Dataset excerpt:
________

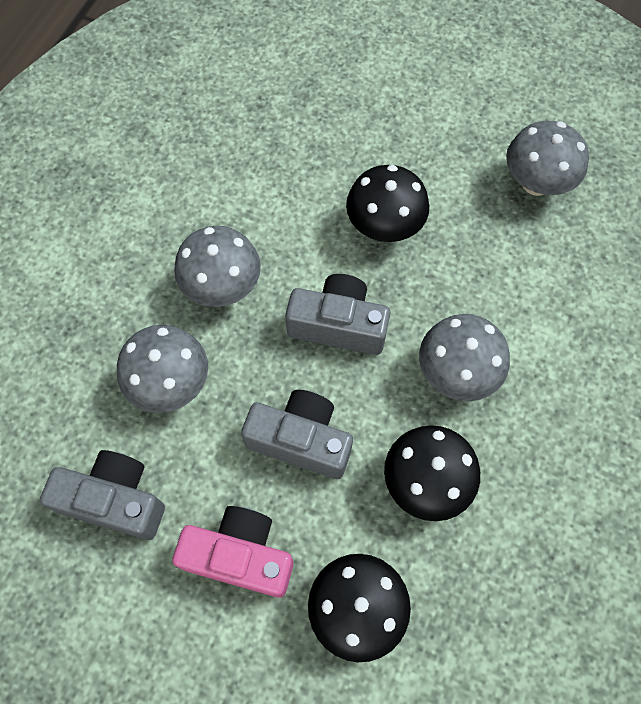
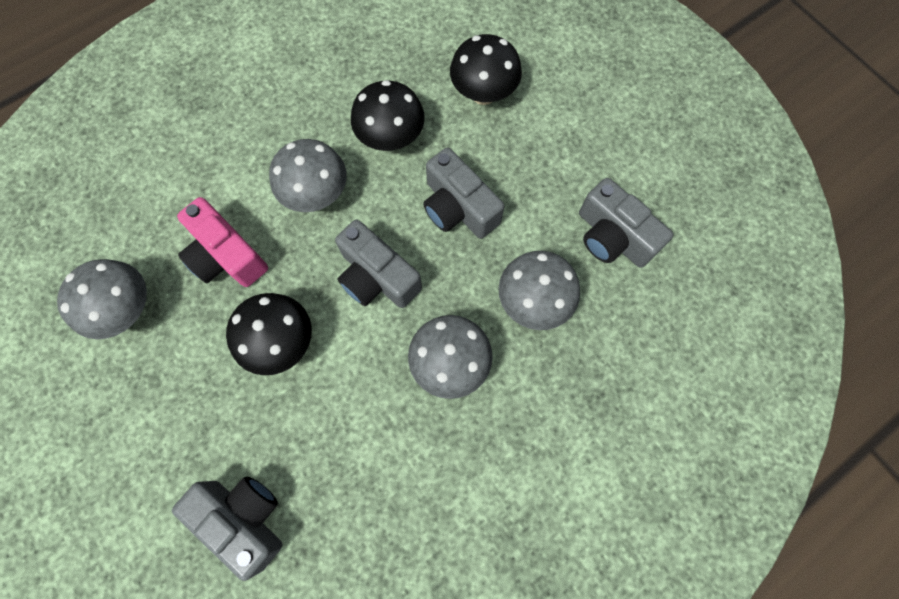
camera: 150 degrees left, 5 degrees up
(240, 555) = (541, 158): pink camera -> pink camera (227, 255)
(318, 102) = (244, 518): none -> grey camera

________

About this exercise:
Before copying the data, remove the pictures. Then repeat the rest exactly.

Written response:
camera: 150 degrees left, 5 degrees up
(240, 555) = (541, 158): pink camera -> pink camera (227, 255)
(318, 102) = (244, 518): none -> grey camera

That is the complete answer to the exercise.